_WORK TO COMPLETE_
Rewrite all of the data below, requests included, with each coordinate in the answers multiplied by 1.1 and rounded to a whole number, halves rounded up; numbers inside the requests stay unchanged, and the pictures are left out.

_RECORDED INFORMATION_

============================================================

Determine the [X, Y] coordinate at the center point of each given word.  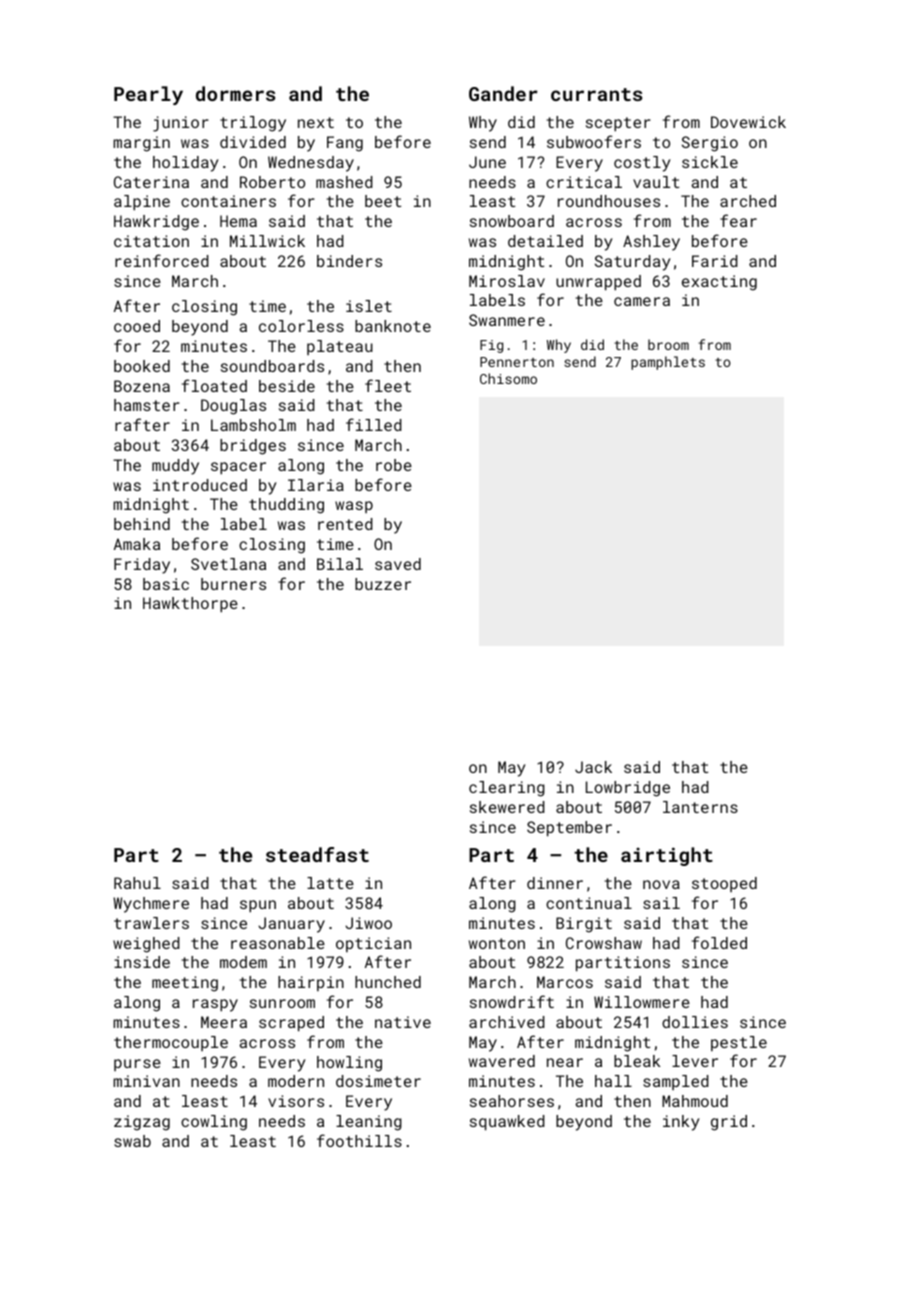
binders [349, 261]
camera [642, 301]
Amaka [137, 544]
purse [137, 1065]
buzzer [383, 584]
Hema [238, 221]
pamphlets [668, 363]
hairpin [311, 983]
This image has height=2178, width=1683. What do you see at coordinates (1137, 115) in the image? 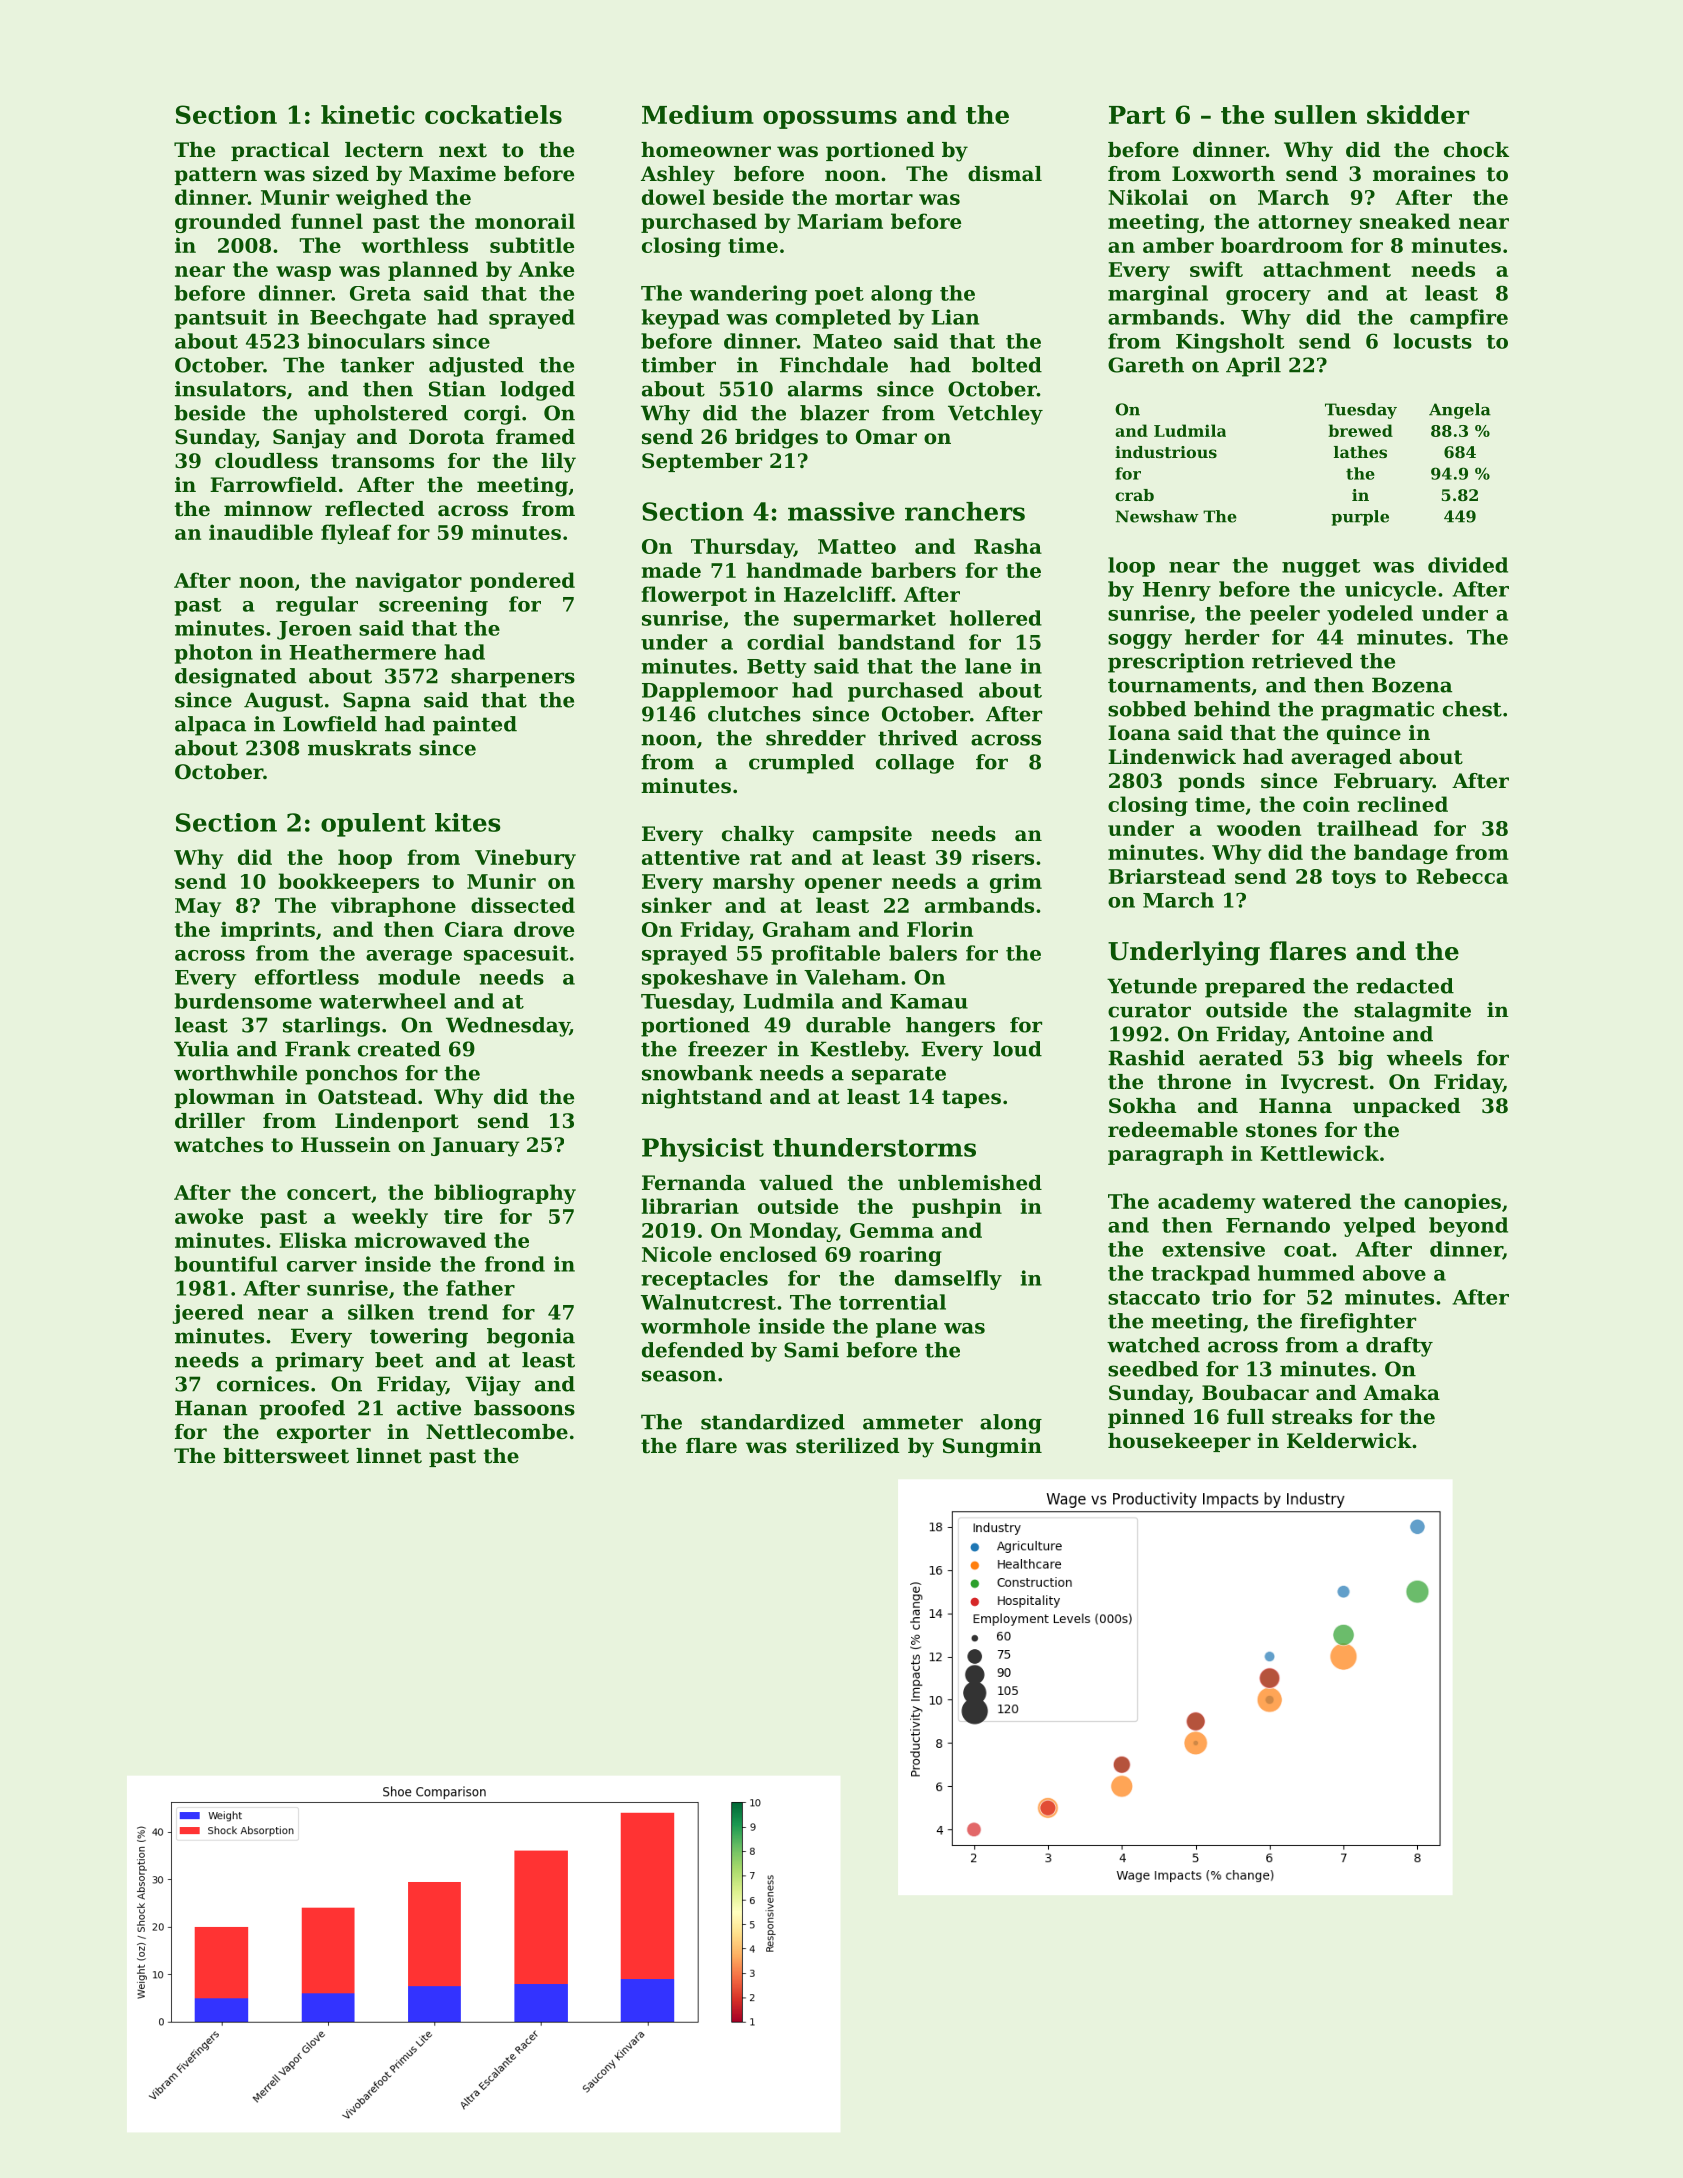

============================================================

_SOLUTION TO THE PROBLEM_
Determine the [X, Y] coordinate at the center point of each given word.  
binders [384, 287]
camera [706, 331]
Amaka [151, 598]
purse [151, 1172]
buzzer [421, 642]
Hema [262, 243]
pamphlets [735, 399]
hairpin [342, 1081]
This image has height=2178, width=1683. What do you see at coordinates (1137, 115) in the image? 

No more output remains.